> Exercise details
Please set down only the lines running from the one with "U201 pin IN+: GND -> 3V3" through the last line of the entries, exactly as written and without any pictures.

***** Provided data

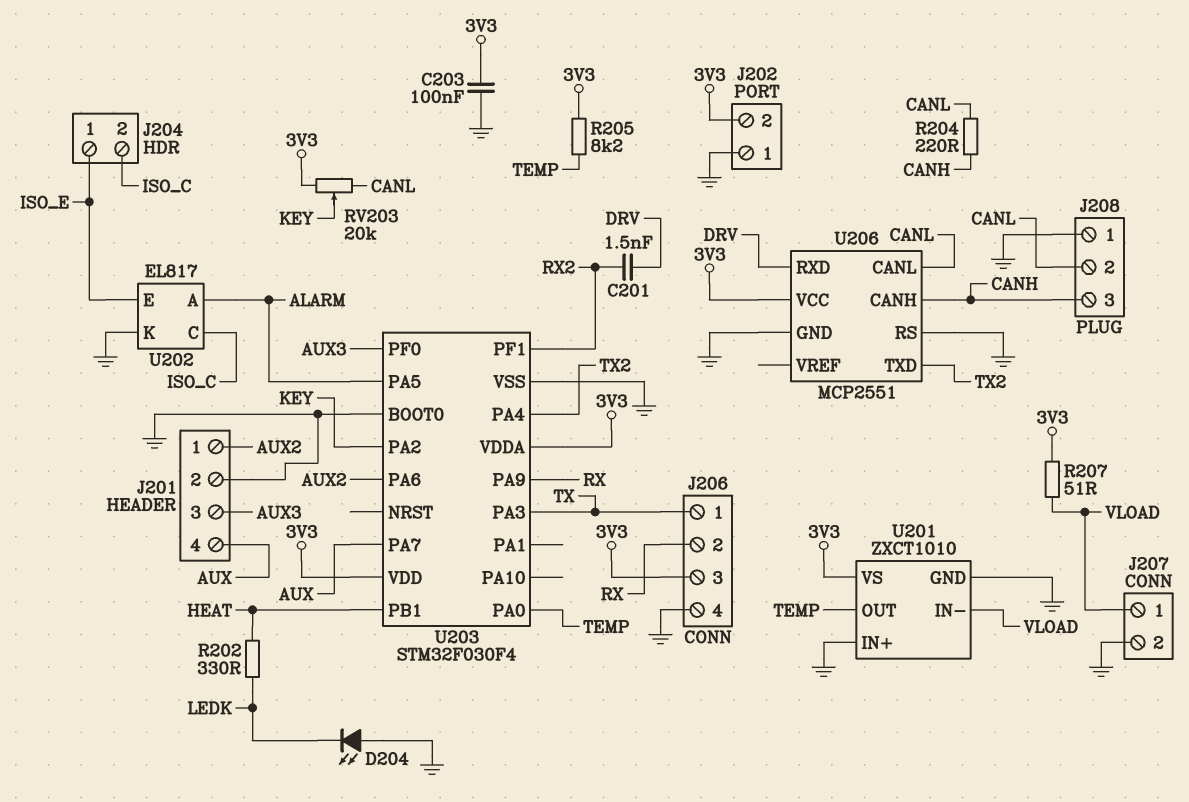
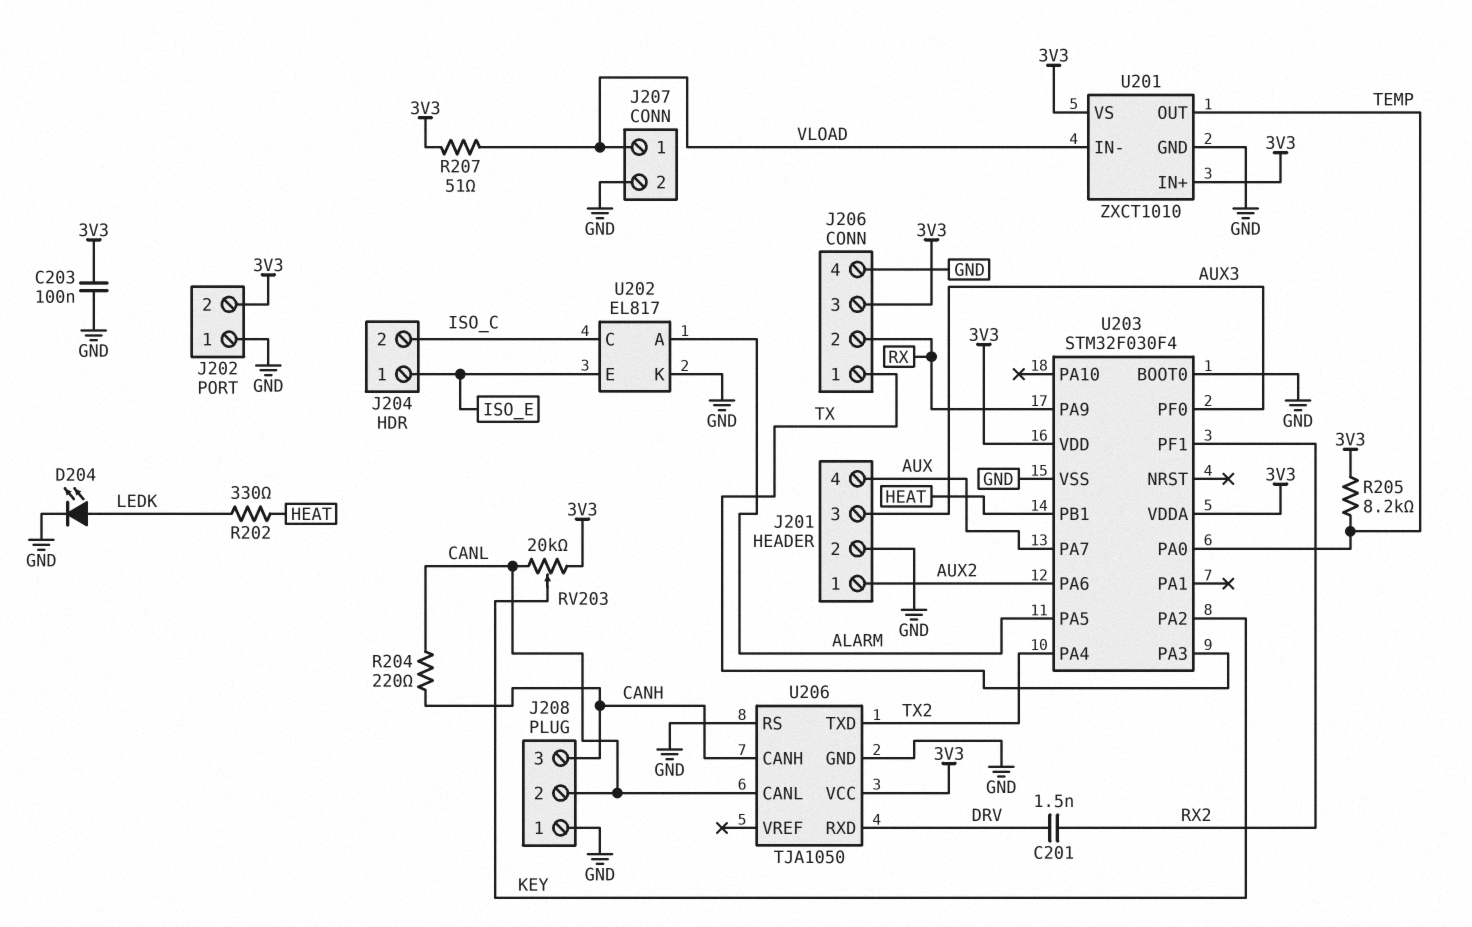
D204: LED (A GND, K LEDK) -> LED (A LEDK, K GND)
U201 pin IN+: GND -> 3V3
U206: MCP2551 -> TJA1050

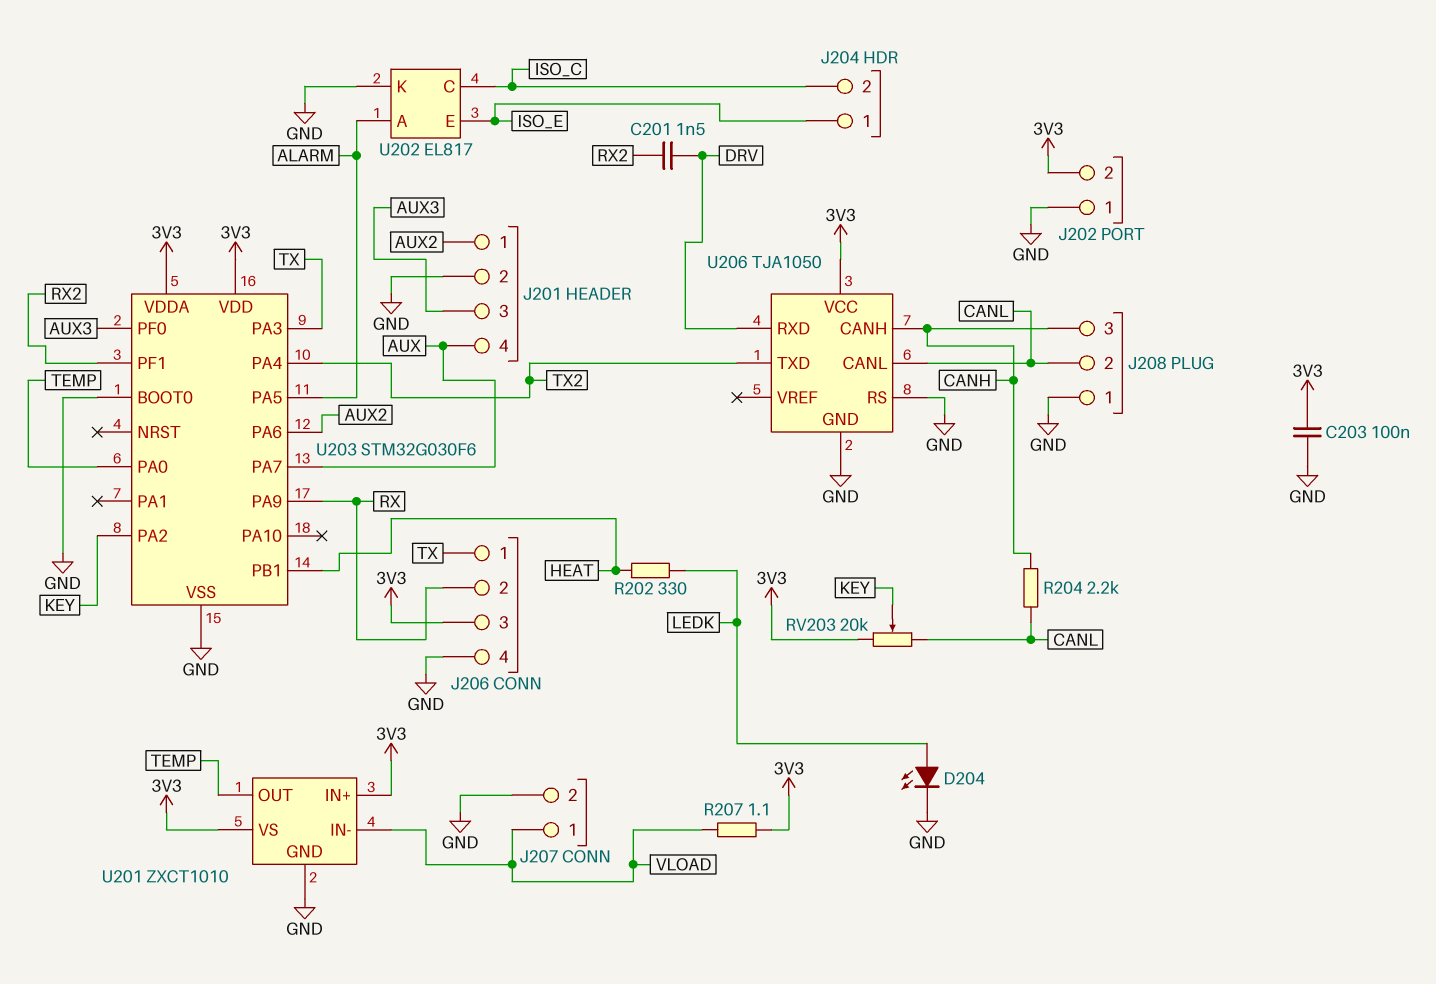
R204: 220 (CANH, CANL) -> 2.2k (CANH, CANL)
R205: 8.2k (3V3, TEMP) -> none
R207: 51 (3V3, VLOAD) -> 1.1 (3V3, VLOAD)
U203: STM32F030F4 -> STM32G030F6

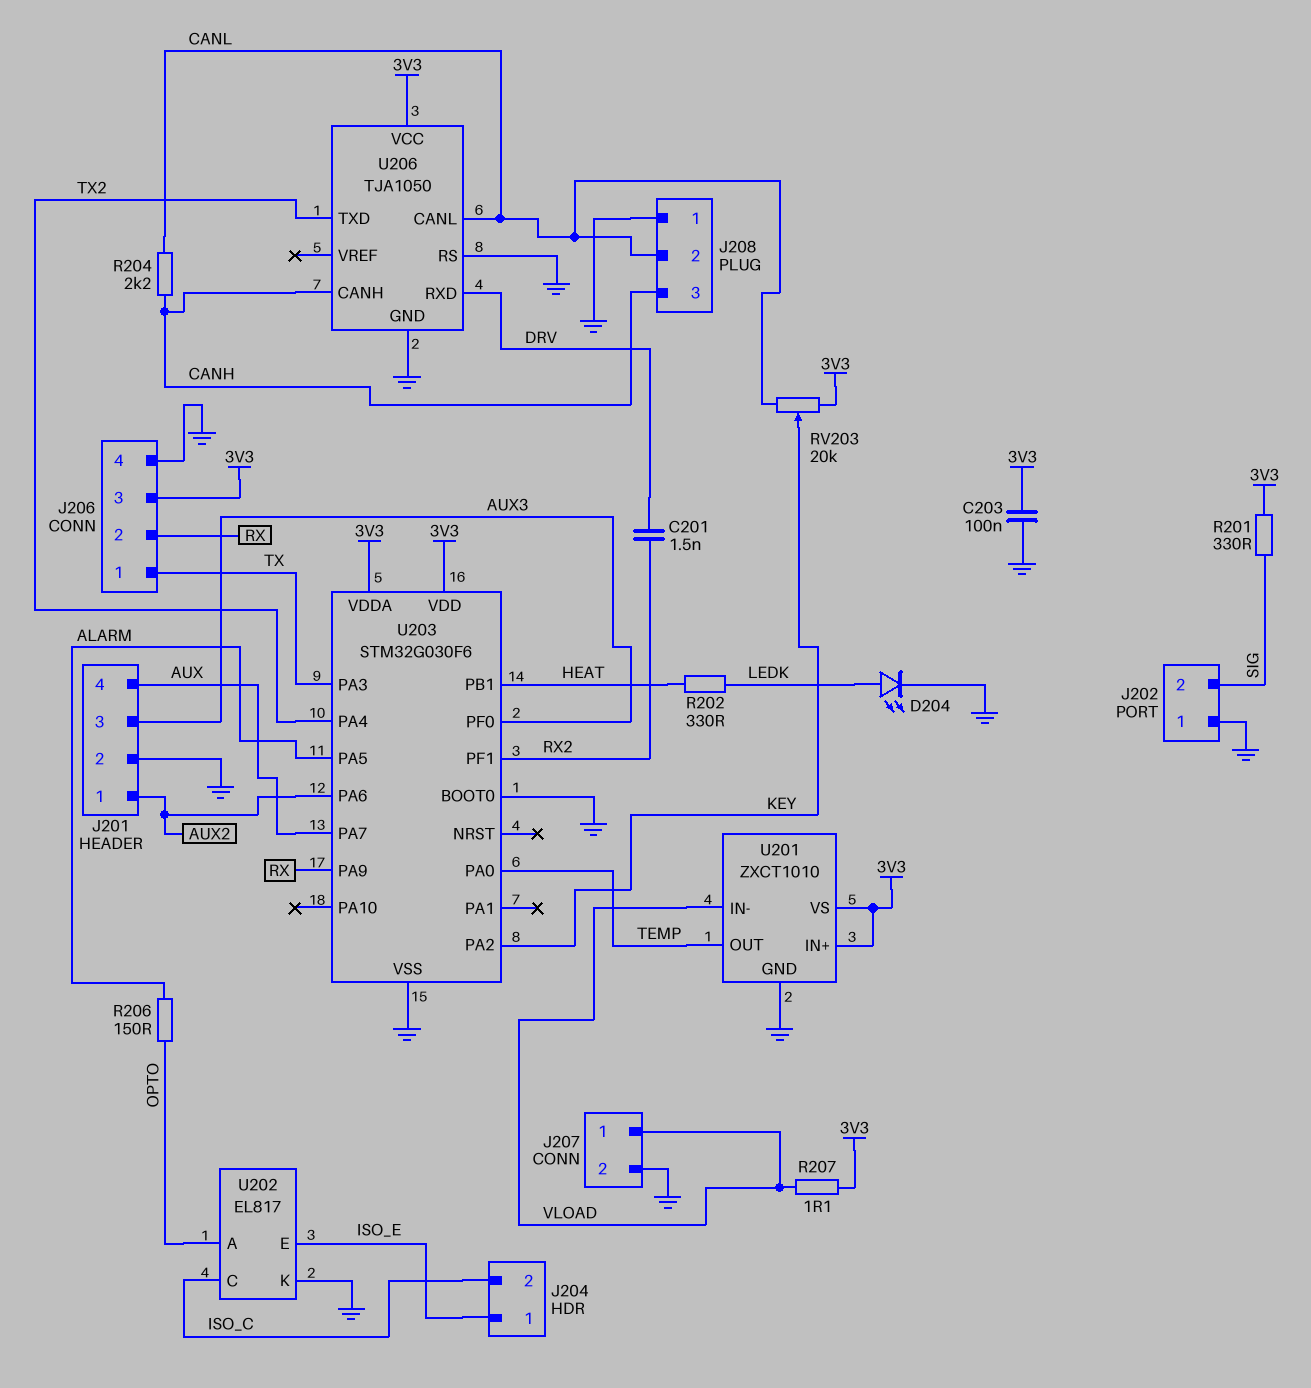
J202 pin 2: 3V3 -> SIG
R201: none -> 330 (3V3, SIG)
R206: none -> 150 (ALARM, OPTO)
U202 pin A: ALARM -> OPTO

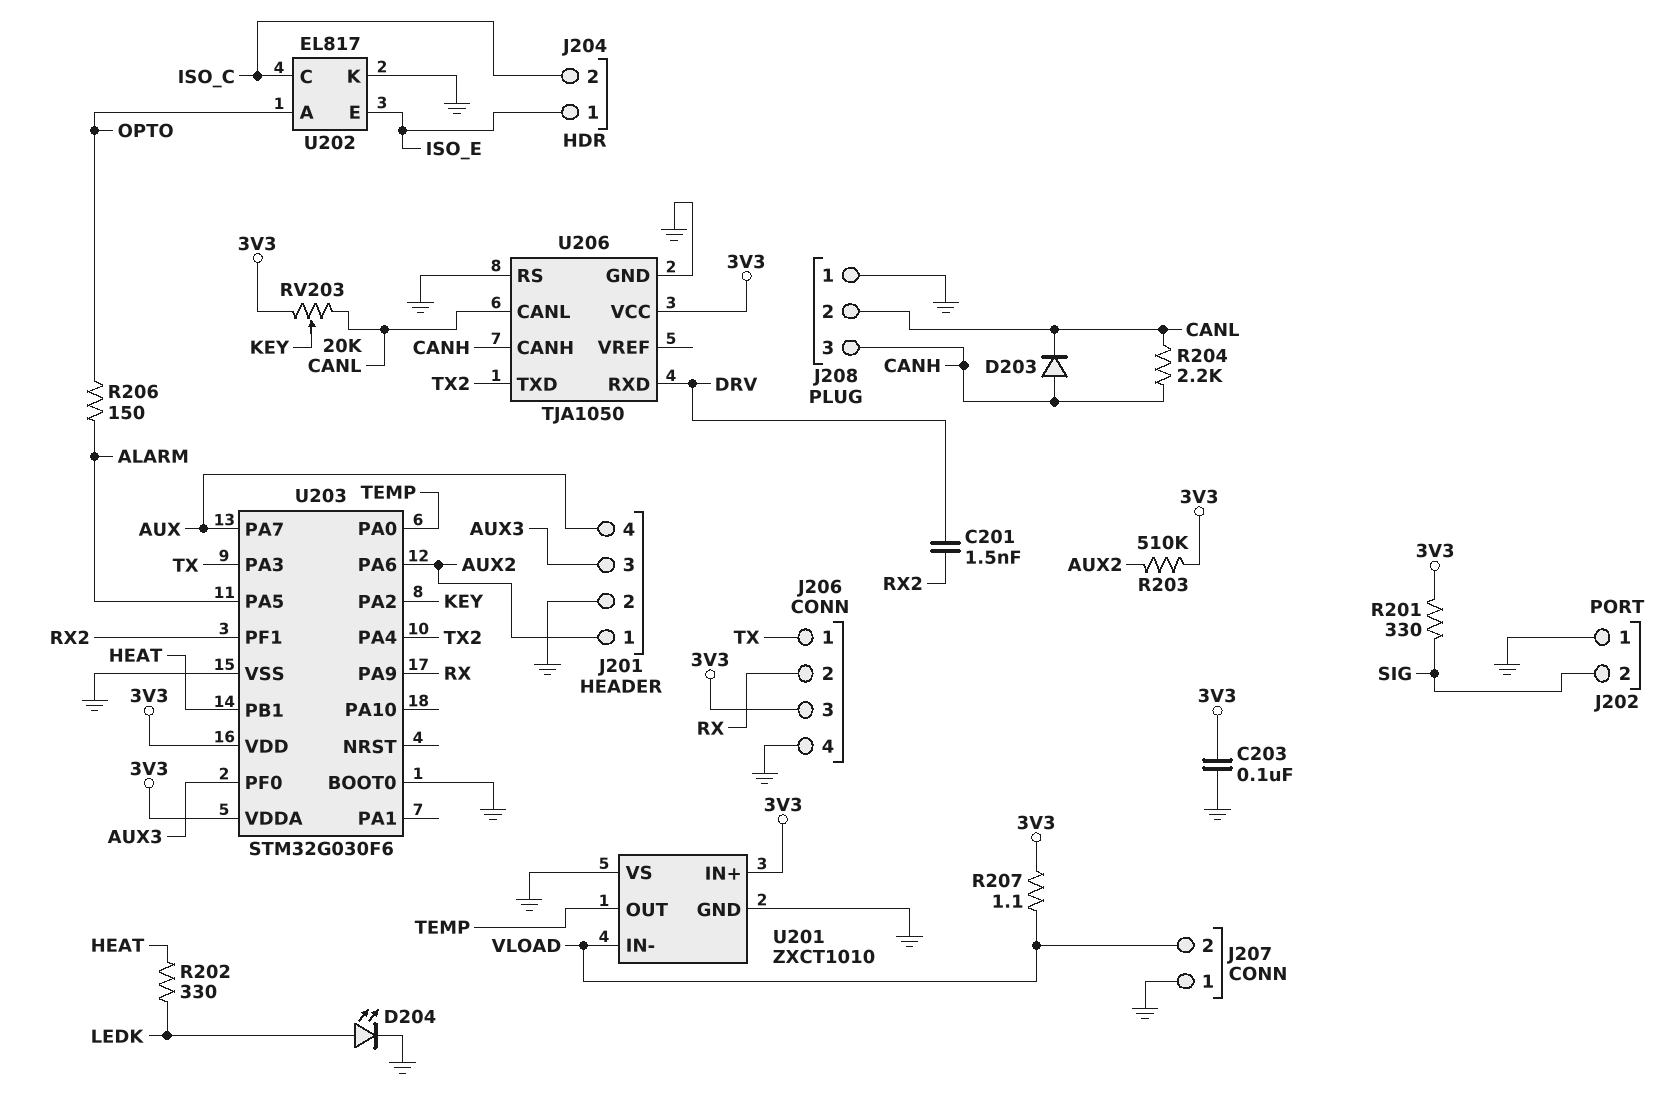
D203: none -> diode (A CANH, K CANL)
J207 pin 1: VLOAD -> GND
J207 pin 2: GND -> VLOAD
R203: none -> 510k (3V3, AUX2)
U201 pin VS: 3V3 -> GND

**********

> Answer for the task
U201 pin IN+: GND -> 3V3
U206: MCP2551 -> TJA1050

R204: 220 (CANH, CANL) -> 2.2k (CANH, CANL)
R205: 8.2k (3V3, TEMP) -> none
R207: 51 (3V3, VLOAD) -> 1.1 (3V3, VLOAD)
U203: STM32F030F4 -> STM32G030F6

J202 pin 2: 3V3 -> SIG
R201: none -> 330 (3V3, SIG)
R206: none -> 150 (ALARM, OPTO)
U202 pin A: ALARM -> OPTO

D203: none -> diode (A CANH, K CANL)
J207 pin 1: VLOAD -> GND
J207 pin 2: GND -> VLOAD
R203: none -> 510k (3V3, AUX2)
U201 pin VS: 3V3 -> GND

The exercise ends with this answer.